About this exercise →
Exclude all images and print the entries below exactly.

(Source records)

◆ ◆ ◆ ◆ ◆

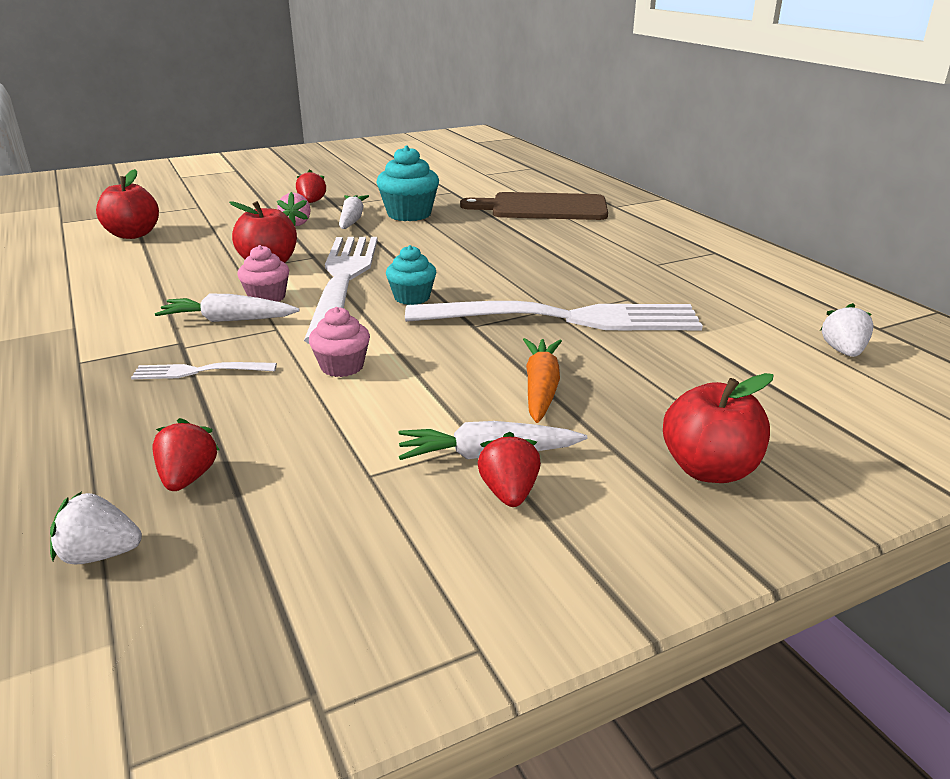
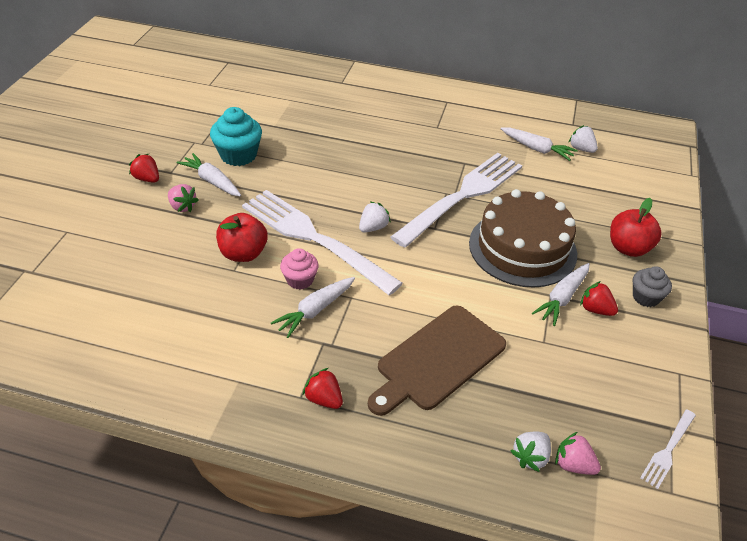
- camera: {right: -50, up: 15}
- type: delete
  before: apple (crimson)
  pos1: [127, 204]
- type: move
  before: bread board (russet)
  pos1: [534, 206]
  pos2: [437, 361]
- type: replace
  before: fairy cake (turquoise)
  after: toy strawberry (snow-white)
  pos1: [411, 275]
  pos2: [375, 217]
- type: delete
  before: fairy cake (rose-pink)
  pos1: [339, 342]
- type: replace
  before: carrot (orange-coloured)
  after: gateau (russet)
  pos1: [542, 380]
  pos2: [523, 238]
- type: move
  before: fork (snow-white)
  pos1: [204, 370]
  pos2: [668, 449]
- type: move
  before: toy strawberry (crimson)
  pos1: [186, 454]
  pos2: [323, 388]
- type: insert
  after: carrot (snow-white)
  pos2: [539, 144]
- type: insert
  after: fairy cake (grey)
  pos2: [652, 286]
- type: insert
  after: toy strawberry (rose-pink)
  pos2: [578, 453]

◆ ◆ ◆ ◆ ◆

Finished task →
- camera: {right: -50, up: 15}
- type: delete
  before: apple (crimson)
  pos1: [127, 204]
- type: move
  before: bread board (russet)
  pos1: [534, 206]
  pos2: [437, 361]
- type: replace
  before: fairy cake (turquoise)
  after: toy strawberry (snow-white)
  pos1: [411, 275]
  pos2: [375, 217]
- type: delete
  before: fairy cake (rose-pink)
  pos1: [339, 342]
- type: replace
  before: carrot (orange-coloured)
  after: gateau (russet)
  pos1: [542, 380]
  pos2: [523, 238]
- type: move
  before: fork (snow-white)
  pos1: [204, 370]
  pos2: [668, 449]
- type: move
  before: toy strawberry (crimson)
  pos1: [186, 454]
  pos2: [323, 388]
- type: insert
  after: carrot (snow-white)
  pos2: [539, 144]
- type: insert
  after: fairy cake (grey)
  pos2: [652, 286]
- type: insert
  after: toy strawberry (rose-pink)
  pos2: [578, 453]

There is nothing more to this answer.